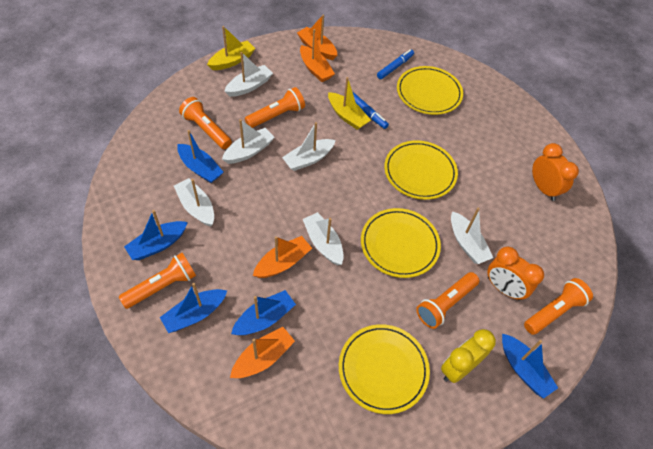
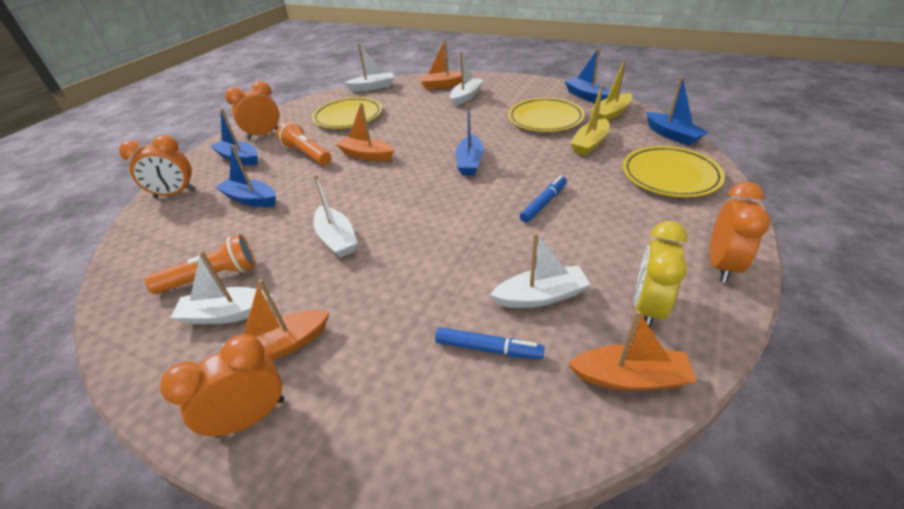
orange clock: 2 -> 4
orange flashlight: 5 -> 2
white boat: 6 -> 5
yellow plate: 4 -> 3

* _How to complete this task_: Output all lines above precisely. Pictures are to be left out.

* _Task solution_:
orange clock: 2 -> 4
orange flashlight: 5 -> 2
white boat: 6 -> 5
yellow plate: 4 -> 3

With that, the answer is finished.